=== What you will do ===
Could you copy, exactly as written, every line from the first line of the records through the one containing "GreyPencil <529,230> =>"?

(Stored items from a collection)
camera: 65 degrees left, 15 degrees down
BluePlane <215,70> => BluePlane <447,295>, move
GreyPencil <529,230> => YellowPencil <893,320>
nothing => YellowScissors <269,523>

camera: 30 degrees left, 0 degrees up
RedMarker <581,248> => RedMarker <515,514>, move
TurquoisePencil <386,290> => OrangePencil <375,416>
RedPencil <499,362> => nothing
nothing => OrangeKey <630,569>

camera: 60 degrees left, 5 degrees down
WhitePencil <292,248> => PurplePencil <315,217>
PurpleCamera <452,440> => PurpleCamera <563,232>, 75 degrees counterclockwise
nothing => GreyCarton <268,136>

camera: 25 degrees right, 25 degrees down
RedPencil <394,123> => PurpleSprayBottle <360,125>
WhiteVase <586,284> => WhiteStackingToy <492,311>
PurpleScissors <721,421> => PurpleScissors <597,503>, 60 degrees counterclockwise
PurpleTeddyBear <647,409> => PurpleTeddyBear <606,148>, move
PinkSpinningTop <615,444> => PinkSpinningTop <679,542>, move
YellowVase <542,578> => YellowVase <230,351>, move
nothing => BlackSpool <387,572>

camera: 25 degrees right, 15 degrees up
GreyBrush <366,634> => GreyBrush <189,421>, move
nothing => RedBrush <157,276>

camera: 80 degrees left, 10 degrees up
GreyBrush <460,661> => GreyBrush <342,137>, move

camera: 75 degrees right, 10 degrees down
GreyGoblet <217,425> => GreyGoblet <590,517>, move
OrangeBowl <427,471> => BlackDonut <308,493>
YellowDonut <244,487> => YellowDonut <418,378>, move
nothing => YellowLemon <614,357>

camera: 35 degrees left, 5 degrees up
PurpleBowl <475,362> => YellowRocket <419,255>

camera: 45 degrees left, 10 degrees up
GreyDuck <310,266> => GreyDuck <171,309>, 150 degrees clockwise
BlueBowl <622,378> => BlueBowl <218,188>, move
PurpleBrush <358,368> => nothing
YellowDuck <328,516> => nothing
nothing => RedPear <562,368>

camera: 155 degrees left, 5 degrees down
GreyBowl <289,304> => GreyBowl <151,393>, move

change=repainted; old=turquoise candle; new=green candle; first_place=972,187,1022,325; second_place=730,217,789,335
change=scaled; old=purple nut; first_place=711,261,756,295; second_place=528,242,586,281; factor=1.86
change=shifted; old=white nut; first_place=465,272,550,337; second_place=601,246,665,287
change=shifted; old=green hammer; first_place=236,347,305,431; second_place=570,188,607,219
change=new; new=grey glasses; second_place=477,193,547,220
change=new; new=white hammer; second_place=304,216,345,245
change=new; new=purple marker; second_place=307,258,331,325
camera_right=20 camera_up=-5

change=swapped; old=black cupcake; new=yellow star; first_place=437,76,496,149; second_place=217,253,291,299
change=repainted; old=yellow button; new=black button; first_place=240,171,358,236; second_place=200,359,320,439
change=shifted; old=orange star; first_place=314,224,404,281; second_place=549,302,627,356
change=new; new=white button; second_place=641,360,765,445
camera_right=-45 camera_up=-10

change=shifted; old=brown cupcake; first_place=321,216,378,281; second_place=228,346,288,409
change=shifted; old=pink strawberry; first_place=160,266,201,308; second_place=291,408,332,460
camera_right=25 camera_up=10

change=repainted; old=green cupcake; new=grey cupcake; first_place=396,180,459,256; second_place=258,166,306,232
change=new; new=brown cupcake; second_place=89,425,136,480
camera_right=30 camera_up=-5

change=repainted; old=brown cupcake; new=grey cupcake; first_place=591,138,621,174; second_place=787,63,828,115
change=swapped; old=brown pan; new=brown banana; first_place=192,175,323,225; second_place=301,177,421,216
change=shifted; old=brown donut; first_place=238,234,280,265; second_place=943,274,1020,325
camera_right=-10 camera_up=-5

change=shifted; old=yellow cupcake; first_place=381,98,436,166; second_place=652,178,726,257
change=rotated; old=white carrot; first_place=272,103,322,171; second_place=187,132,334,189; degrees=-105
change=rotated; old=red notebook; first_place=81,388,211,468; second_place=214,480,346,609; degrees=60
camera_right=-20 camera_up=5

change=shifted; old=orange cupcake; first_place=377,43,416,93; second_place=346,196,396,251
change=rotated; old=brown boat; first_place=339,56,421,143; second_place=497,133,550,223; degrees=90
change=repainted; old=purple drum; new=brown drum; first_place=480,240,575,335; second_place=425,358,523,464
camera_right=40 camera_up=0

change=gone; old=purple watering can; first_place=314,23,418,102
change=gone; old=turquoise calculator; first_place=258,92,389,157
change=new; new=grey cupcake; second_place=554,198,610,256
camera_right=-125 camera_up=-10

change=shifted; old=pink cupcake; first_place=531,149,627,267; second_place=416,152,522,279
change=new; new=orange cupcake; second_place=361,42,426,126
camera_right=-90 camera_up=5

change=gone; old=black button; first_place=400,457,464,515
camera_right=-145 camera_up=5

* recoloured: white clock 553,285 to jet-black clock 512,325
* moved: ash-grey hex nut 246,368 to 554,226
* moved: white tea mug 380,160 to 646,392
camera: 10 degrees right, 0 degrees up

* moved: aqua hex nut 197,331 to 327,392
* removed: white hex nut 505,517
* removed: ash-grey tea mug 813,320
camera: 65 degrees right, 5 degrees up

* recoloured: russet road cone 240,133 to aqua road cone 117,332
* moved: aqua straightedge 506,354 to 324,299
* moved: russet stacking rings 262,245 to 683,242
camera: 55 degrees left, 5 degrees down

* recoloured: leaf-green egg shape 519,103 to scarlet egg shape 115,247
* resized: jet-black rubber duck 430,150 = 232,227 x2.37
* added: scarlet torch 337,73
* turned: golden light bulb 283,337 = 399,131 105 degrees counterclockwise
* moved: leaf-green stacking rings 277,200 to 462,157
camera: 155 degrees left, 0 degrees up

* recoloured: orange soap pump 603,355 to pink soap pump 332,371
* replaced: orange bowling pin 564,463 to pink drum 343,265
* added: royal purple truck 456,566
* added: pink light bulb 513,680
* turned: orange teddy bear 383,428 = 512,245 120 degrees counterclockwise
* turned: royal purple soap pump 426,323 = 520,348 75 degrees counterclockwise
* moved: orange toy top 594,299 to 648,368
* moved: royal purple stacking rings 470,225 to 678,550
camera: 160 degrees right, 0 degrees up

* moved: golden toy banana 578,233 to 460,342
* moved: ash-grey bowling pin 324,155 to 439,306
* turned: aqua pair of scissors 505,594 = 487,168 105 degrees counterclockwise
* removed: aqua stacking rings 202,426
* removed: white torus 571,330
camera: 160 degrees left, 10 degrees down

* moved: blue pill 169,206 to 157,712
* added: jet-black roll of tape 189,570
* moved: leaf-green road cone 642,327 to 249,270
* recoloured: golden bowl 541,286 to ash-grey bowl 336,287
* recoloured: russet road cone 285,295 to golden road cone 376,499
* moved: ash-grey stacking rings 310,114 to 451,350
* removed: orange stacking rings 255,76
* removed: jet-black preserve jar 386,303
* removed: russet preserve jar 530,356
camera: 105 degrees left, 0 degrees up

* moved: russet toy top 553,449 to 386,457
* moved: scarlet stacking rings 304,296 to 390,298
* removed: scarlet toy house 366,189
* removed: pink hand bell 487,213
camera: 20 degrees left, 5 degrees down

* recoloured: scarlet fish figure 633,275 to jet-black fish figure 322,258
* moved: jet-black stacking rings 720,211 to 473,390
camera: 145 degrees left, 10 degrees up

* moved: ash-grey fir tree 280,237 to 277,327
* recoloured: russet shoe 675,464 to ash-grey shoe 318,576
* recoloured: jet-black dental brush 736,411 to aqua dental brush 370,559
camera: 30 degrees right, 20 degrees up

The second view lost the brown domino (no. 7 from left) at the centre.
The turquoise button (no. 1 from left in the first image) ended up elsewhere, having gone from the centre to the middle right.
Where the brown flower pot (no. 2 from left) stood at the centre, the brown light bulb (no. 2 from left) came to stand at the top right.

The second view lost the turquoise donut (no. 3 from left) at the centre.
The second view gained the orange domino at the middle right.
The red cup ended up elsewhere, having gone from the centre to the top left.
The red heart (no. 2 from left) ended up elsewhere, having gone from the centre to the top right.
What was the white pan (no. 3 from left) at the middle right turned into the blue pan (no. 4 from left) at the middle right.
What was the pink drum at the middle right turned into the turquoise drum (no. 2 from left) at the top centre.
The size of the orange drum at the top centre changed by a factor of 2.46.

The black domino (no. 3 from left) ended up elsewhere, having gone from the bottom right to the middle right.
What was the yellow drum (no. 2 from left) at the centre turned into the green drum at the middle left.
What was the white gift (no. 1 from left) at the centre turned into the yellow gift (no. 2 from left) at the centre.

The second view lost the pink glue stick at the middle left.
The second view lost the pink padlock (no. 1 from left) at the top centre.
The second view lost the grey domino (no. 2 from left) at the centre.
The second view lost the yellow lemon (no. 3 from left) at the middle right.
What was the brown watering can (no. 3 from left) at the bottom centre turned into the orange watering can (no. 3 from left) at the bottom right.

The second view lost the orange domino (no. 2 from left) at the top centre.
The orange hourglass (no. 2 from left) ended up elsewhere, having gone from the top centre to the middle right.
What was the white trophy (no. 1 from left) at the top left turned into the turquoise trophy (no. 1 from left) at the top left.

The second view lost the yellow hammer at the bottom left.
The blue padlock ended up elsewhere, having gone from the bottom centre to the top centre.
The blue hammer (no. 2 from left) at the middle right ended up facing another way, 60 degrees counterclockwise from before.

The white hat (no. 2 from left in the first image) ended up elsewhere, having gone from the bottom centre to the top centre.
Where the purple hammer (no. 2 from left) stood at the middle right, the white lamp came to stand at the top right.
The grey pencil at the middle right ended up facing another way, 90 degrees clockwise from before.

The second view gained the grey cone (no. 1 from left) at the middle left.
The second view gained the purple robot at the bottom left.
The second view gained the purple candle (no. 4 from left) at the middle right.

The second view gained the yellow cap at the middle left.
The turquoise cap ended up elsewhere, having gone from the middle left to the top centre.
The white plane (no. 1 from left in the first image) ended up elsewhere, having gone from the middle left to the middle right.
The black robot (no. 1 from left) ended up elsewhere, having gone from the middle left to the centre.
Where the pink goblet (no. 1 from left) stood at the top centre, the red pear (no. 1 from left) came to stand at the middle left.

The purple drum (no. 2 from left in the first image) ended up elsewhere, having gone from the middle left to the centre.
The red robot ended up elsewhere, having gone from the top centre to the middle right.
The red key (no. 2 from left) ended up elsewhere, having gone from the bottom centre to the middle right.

=== Response area ===
camera: 65 degrees left, 15 degrees down
BluePlane <215,70> => BluePlane <447,295>, move
GreyPencil <529,230> => YellowPencil <893,320>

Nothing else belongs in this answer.